■ Exercise instructions
Filter the listing below down to the lines containing the word "VEXT".

■ Material provided
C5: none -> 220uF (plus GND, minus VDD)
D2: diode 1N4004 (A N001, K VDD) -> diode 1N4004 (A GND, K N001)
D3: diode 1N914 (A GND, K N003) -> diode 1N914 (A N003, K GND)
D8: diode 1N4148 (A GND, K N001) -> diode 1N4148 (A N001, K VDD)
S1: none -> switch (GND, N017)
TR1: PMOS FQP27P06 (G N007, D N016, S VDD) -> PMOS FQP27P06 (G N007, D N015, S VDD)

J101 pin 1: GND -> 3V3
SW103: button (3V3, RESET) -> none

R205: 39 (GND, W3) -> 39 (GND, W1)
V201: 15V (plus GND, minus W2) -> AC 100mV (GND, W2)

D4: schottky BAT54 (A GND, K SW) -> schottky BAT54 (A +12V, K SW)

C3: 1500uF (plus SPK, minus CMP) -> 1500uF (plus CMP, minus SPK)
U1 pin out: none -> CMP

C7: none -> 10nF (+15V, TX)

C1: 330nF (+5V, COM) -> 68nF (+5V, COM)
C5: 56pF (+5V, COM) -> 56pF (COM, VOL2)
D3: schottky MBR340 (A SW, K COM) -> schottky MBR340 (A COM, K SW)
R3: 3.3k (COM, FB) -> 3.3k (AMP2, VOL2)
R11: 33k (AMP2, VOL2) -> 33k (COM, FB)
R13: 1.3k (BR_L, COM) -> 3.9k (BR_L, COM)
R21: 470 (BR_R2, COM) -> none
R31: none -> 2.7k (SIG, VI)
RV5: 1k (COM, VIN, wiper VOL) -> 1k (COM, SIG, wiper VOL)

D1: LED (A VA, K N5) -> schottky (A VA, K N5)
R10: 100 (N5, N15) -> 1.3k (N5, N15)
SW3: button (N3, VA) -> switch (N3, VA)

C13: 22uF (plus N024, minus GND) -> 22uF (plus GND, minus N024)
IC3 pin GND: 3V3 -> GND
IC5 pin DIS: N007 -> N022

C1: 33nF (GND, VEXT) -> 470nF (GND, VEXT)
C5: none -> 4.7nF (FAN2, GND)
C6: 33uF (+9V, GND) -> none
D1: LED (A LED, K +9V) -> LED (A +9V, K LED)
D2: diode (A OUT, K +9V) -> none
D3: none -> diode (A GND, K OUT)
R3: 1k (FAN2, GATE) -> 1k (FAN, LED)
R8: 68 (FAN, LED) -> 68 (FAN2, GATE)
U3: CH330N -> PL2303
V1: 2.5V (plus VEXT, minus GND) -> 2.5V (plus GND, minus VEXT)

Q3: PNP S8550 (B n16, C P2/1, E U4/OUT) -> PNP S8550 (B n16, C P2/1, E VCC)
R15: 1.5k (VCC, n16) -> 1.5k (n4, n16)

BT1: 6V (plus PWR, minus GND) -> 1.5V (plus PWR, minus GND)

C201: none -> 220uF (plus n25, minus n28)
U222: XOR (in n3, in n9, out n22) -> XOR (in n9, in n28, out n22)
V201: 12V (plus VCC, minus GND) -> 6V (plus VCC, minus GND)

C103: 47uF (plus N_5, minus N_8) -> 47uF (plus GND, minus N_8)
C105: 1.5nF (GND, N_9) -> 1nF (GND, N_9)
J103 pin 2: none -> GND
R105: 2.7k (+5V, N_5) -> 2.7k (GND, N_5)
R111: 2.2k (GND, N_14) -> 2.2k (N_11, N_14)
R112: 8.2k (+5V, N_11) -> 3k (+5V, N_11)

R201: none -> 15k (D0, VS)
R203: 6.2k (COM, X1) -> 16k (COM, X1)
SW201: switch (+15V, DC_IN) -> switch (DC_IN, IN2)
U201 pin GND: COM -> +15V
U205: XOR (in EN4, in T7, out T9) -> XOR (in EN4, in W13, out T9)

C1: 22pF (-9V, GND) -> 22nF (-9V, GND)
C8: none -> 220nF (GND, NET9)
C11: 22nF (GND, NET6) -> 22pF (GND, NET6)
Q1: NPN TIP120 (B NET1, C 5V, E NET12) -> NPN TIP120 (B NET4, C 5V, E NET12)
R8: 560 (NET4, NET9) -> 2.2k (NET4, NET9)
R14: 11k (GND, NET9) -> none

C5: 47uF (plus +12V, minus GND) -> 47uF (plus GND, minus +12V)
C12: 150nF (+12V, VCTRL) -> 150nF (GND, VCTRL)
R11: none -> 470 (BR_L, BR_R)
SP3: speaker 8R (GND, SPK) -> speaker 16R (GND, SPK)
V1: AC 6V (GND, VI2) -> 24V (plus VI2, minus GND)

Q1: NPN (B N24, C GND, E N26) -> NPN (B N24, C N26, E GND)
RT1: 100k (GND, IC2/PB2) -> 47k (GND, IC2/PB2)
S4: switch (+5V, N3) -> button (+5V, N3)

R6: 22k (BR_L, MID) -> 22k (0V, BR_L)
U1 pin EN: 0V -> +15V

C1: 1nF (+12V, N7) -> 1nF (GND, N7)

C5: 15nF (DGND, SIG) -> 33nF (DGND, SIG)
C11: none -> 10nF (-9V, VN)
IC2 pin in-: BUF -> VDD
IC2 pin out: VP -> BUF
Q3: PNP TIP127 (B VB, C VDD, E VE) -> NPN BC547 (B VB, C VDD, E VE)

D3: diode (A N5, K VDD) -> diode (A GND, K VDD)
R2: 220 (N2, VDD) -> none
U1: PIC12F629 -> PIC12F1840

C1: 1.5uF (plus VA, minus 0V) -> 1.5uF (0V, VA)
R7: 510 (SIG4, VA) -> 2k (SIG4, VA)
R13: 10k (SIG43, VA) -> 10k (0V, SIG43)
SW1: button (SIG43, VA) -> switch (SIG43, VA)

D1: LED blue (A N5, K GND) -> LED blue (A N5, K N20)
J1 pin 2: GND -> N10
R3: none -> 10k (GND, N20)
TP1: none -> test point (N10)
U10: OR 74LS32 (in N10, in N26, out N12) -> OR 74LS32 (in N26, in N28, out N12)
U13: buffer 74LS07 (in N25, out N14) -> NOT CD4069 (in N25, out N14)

■ Solution
C1: 33nF (GND, VEXT) -> 470nF (GND, VEXT)
V1: 2.5V (plus VEXT, minus GND) -> 2.5V (plus GND, minus VEXT)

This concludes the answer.